STORED DATA
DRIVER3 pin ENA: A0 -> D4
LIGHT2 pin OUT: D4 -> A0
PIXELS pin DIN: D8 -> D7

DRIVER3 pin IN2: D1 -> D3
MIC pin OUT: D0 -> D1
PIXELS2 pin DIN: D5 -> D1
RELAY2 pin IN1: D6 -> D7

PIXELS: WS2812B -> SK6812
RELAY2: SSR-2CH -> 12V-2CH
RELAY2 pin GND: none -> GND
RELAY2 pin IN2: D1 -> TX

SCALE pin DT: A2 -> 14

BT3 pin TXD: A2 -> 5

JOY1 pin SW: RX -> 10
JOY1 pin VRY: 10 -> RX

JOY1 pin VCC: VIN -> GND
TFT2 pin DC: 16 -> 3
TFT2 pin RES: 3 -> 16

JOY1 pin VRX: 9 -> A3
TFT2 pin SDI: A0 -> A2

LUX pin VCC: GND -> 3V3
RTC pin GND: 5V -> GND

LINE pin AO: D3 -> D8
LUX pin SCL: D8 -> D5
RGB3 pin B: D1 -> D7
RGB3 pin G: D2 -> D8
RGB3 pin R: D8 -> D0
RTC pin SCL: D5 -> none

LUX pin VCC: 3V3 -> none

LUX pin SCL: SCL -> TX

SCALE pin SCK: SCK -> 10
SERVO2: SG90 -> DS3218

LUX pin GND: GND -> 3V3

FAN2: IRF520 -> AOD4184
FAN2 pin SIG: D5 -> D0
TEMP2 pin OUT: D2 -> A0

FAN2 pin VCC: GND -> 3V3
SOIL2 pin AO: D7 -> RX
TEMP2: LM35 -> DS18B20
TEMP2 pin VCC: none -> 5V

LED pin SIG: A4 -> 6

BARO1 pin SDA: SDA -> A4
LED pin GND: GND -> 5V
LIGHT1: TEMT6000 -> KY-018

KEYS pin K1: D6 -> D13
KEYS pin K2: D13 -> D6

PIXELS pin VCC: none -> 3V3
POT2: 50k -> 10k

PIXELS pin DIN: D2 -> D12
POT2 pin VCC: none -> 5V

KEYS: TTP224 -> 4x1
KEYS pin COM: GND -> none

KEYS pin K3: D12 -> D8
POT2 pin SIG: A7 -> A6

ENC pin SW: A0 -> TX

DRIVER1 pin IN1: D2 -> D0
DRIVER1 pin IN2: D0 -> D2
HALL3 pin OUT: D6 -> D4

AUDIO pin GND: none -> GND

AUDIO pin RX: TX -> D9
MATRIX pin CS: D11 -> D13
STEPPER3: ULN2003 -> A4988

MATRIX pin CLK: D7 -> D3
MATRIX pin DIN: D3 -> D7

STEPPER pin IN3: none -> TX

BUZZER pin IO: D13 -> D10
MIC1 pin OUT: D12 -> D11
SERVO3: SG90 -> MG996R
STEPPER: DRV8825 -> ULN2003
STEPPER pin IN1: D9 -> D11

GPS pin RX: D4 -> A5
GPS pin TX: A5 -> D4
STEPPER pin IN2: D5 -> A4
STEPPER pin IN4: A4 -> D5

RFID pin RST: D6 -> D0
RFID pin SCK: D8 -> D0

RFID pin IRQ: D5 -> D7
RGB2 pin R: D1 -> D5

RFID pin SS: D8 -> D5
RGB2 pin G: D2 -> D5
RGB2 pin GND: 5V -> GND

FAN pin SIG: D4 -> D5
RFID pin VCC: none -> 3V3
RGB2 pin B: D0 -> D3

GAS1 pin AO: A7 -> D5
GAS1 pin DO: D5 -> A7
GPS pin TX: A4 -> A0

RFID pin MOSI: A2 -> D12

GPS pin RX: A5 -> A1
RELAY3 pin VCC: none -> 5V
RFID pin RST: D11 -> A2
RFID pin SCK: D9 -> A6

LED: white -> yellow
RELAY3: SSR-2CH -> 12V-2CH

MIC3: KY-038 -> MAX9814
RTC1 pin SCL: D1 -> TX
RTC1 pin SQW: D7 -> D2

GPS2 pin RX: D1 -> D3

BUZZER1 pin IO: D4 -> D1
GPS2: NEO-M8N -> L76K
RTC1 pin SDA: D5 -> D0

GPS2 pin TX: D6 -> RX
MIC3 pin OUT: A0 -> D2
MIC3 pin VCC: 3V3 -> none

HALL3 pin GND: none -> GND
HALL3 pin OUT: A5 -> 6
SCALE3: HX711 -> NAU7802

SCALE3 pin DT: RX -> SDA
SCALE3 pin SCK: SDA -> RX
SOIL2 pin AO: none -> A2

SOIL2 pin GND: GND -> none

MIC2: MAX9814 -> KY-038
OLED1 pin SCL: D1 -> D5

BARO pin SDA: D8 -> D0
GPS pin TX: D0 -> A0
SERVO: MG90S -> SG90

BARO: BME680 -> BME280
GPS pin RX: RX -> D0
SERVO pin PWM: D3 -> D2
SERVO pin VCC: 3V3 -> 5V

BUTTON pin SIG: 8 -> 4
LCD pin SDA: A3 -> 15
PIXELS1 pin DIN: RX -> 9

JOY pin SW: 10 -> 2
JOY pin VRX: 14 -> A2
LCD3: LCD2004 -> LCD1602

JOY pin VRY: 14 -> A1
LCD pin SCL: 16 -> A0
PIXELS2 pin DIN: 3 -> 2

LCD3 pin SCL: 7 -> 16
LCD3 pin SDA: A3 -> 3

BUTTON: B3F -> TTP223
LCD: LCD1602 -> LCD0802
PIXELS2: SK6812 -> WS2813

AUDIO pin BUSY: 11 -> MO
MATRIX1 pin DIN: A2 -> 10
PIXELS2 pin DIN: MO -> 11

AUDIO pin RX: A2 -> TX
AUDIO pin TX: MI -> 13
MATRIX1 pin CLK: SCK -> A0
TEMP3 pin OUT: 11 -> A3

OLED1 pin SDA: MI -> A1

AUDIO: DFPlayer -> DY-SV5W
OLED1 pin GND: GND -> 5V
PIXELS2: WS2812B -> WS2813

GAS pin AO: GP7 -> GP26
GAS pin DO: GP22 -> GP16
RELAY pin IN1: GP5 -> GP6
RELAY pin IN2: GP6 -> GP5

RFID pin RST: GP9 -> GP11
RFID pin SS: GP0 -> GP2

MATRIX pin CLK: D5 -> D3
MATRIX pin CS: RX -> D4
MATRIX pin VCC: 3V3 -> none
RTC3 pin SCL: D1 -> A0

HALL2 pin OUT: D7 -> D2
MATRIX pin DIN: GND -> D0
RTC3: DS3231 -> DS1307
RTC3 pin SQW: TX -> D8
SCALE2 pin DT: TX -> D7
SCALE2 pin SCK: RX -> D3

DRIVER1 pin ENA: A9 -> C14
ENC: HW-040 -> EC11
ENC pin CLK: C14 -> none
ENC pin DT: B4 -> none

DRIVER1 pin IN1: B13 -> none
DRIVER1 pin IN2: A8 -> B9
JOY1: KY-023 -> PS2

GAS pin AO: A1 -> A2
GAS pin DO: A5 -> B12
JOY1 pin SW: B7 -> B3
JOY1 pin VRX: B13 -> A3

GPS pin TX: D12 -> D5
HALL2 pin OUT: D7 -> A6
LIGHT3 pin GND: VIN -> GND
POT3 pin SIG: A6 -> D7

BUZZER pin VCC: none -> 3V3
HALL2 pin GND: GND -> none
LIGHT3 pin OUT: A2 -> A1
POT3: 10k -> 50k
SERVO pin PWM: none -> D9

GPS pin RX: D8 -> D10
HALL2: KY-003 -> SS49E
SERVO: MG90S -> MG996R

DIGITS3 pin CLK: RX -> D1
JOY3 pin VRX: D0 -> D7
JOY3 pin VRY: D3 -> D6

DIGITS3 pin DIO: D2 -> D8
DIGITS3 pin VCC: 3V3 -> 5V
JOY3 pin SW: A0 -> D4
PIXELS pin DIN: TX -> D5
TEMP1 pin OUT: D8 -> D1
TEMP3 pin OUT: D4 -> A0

EXERCISE DETAILS
Everything from the line containing "BARO pin SDA: D8 -> D0" through the line containing "LCD3: LCD2004 -> LCD1602" in the material above should be retyped exactly, both ends included, and nothing more.

SOLUTION TO THE PROBLEM
BARO pin SDA: D8 -> D0
GPS pin TX: D0 -> A0
SERVO: MG90S -> SG90

BARO: BME680 -> BME280
GPS pin RX: RX -> D0
SERVO pin PWM: D3 -> D2
SERVO pin VCC: 3V3 -> 5V

BUTTON pin SIG: 8 -> 4
LCD pin SDA: A3 -> 15
PIXELS1 pin DIN: RX -> 9

JOY pin SW: 10 -> 2
JOY pin VRX: 14 -> A2
LCD3: LCD2004 -> LCD1602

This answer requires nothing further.